## [RECORDS SHOWN]
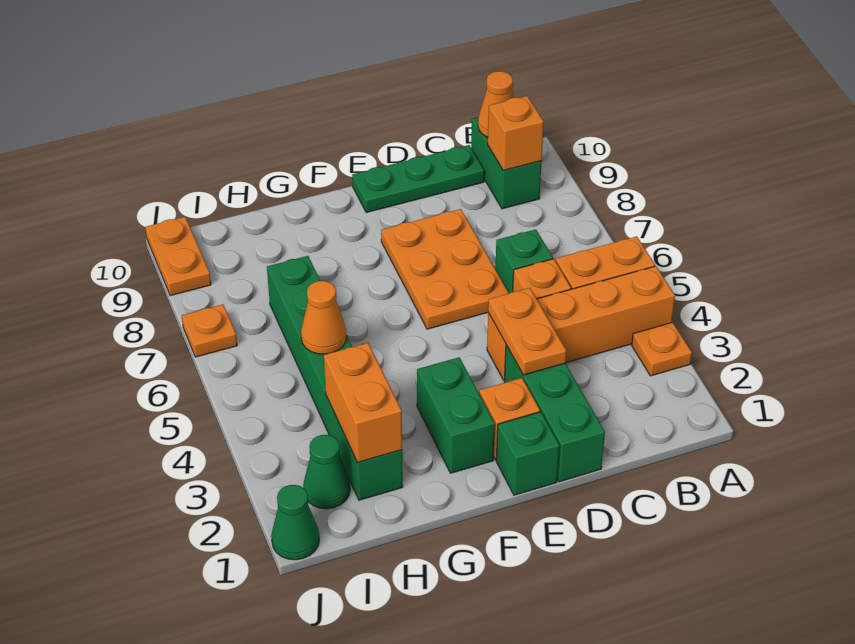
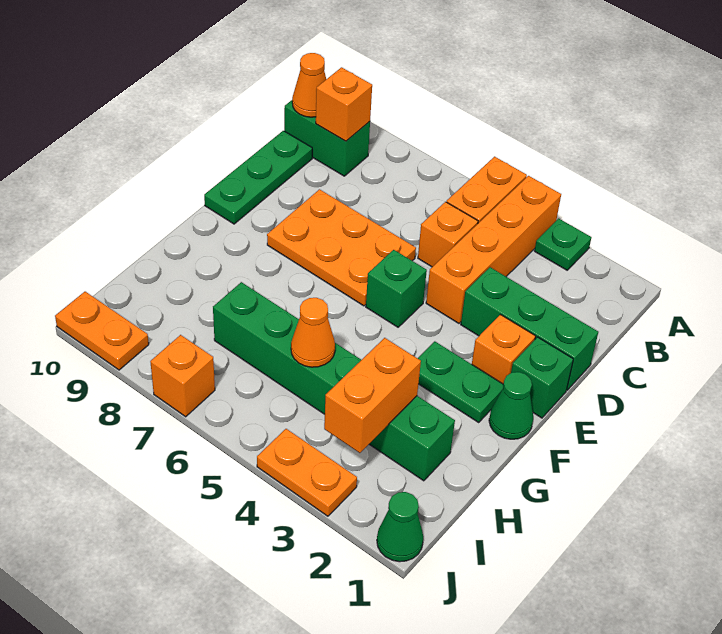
orange plate A3 level 1 -> green plate A3 level 1
green brick C6 level 1 -> green brick E5 level 1
orange plate D3:D4 level 2 -> orange plate J3:J4 level 1
green brick F2:F3 level 1 -> green plate F2:F3 level 1
orange brick H2:H3 level 2 -> orange brick H3:I3 level 2
green cone I2 level 1 -> green cone F1 level 1
orange plate J7 level 1 -> orange brick J7 level 1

## [WORK REQUIRED]
Return the listing above verbatim and exclude every picture.

## [SOLUTION TO THIS EXERCISE]
orange plate A3 level 1 -> green plate A3 level 1
green brick C6 level 1 -> green brick E5 level 1
orange plate D3:D4 level 2 -> orange plate J3:J4 level 1
green brick F2:F3 level 1 -> green plate F2:F3 level 1
orange brick H2:H3 level 2 -> orange brick H3:I3 level 2
green cone I2 level 1 -> green cone F1 level 1
orange plate J7 level 1 -> orange brick J7 level 1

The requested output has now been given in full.